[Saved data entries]
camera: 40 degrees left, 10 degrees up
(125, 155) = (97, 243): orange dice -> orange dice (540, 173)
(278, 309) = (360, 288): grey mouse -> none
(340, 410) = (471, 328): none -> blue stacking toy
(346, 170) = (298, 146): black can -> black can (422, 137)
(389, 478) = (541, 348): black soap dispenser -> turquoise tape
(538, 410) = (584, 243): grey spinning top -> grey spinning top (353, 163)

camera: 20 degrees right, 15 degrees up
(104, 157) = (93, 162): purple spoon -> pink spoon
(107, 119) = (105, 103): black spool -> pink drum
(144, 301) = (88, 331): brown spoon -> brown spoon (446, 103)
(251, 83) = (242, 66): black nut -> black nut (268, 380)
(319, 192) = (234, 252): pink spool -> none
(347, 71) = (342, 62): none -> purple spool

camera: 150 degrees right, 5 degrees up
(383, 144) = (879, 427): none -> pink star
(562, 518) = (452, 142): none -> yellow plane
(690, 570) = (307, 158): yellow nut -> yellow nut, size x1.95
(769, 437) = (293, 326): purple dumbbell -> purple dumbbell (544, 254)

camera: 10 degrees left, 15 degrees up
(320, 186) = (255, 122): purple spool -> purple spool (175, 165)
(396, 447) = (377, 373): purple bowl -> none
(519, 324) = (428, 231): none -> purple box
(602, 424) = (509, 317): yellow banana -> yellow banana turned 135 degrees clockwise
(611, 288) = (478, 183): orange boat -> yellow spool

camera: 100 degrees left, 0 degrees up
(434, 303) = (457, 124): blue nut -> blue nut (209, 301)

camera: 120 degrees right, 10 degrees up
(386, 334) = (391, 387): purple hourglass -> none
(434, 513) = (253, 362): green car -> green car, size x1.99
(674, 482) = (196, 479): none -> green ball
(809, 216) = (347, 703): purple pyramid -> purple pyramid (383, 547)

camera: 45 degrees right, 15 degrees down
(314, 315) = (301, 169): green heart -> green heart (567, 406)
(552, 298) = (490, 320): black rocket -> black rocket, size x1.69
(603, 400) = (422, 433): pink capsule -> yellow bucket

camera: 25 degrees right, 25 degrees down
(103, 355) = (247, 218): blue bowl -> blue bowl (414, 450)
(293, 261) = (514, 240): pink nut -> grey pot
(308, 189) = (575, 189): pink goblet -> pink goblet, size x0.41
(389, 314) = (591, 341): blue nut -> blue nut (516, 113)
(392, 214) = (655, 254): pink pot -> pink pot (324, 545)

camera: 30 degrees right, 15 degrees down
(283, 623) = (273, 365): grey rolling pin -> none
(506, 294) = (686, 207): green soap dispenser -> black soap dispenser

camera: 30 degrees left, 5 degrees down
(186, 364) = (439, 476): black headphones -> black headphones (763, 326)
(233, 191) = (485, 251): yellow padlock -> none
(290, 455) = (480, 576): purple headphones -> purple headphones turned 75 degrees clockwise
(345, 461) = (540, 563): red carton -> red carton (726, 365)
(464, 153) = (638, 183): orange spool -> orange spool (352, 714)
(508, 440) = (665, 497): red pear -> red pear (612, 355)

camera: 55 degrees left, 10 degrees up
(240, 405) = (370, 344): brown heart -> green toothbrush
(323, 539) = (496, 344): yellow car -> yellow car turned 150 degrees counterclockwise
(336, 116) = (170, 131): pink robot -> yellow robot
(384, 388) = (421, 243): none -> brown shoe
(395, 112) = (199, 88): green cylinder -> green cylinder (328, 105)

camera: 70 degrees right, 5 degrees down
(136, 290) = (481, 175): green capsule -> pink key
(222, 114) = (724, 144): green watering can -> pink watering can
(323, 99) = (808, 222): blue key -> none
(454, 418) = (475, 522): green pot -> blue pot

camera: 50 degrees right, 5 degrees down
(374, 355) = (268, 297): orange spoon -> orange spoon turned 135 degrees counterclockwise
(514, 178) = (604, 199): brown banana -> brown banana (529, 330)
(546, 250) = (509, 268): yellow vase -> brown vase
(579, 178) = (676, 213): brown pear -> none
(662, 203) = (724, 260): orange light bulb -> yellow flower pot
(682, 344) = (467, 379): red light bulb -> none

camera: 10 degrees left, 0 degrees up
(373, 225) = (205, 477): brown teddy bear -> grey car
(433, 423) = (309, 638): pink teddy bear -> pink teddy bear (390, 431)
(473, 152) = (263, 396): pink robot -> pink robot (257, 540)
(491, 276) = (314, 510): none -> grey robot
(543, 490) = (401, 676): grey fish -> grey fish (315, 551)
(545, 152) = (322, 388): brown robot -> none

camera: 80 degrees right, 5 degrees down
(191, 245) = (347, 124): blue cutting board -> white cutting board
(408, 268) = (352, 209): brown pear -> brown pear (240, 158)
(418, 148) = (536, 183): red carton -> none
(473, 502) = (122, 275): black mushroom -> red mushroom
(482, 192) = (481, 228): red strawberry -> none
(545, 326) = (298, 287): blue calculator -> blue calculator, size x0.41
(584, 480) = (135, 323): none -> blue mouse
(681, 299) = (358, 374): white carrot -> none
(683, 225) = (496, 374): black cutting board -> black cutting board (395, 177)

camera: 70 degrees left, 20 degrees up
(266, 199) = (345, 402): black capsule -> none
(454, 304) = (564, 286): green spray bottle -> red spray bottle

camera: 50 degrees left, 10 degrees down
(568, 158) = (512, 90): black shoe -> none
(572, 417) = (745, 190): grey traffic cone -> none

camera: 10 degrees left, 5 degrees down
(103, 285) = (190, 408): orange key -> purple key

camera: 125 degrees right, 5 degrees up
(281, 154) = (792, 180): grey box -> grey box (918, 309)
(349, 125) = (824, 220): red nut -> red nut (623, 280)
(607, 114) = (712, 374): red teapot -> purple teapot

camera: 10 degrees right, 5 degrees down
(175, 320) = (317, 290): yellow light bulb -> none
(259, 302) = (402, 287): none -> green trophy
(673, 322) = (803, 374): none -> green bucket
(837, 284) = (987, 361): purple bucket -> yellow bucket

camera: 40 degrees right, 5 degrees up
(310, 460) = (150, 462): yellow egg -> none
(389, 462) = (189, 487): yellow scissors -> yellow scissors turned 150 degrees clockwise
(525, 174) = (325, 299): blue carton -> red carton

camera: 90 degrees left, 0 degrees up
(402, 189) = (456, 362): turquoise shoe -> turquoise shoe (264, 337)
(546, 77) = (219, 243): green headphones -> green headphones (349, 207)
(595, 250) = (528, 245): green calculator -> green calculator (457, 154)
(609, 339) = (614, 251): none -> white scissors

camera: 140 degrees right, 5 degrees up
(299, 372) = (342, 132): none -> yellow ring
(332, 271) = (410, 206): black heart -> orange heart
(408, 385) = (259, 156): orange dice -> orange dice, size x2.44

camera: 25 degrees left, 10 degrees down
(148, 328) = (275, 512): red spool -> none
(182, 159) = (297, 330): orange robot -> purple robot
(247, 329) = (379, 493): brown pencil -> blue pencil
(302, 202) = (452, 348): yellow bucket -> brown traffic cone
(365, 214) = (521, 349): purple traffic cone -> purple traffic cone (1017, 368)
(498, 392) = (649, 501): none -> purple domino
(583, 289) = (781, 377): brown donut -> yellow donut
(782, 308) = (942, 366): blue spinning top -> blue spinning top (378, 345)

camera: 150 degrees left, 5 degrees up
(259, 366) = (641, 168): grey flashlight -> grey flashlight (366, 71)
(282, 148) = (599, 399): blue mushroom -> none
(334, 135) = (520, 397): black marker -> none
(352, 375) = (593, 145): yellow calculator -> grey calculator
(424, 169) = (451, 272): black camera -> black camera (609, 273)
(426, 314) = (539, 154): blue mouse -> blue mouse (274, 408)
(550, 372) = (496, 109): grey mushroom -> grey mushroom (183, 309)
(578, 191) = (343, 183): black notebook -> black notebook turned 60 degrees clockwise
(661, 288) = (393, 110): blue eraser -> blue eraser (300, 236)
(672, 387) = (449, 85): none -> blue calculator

- **Try it**:
Your answer must consist solely of the lines above between the line holding "(266, 199) = (345, 402): black" and the line holding "(302, 202) = (452, 348): yellow", inclusive, copied exactly.

- **Answer area**:
(266, 199) = (345, 402): black capsule -> none
(454, 304) = (564, 286): green spray bottle -> red spray bottle

camera: 50 degrees left, 10 degrees down
(568, 158) = (512, 90): black shoe -> none
(572, 417) = (745, 190): grey traffic cone -> none

camera: 10 degrees left, 5 degrees down
(103, 285) = (190, 408): orange key -> purple key

camera: 125 degrees right, 5 degrees up
(281, 154) = (792, 180): grey box -> grey box (918, 309)
(349, 125) = (824, 220): red nut -> red nut (623, 280)
(607, 114) = (712, 374): red teapot -> purple teapot

camera: 10 degrees right, 5 degrees down
(175, 320) = (317, 290): yellow light bulb -> none
(259, 302) = (402, 287): none -> green trophy
(673, 322) = (803, 374): none -> green bucket
(837, 284) = (987, 361): purple bucket -> yellow bucket

camera: 40 degrees right, 5 degrees up
(310, 460) = (150, 462): yellow egg -> none
(389, 462) = (189, 487): yellow scissors -> yellow scissors turned 150 degrees clockwise
(525, 174) = (325, 299): blue carton -> red carton

camera: 90 degrees left, 0 degrees up
(402, 189) = (456, 362): turquoise shoe -> turquoise shoe (264, 337)
(546, 77) = (219, 243): green headphones -> green headphones (349, 207)
(595, 250) = (528, 245): green calculator -> green calculator (457, 154)
(609, 339) = (614, 251): none -> white scissors

camera: 140 degrees right, 5 degrees up
(299, 372) = (342, 132): none -> yellow ring
(332, 271) = (410, 206): black heart -> orange heart
(408, 385) = (259, 156): orange dice -> orange dice, size x2.44

camera: 25 degrees left, 10 degrees down
(148, 328) = (275, 512): red spool -> none
(182, 159) = (297, 330): orange robot -> purple robot
(247, 329) = (379, 493): brown pencil -> blue pencil
(302, 202) = (452, 348): yellow bucket -> brown traffic cone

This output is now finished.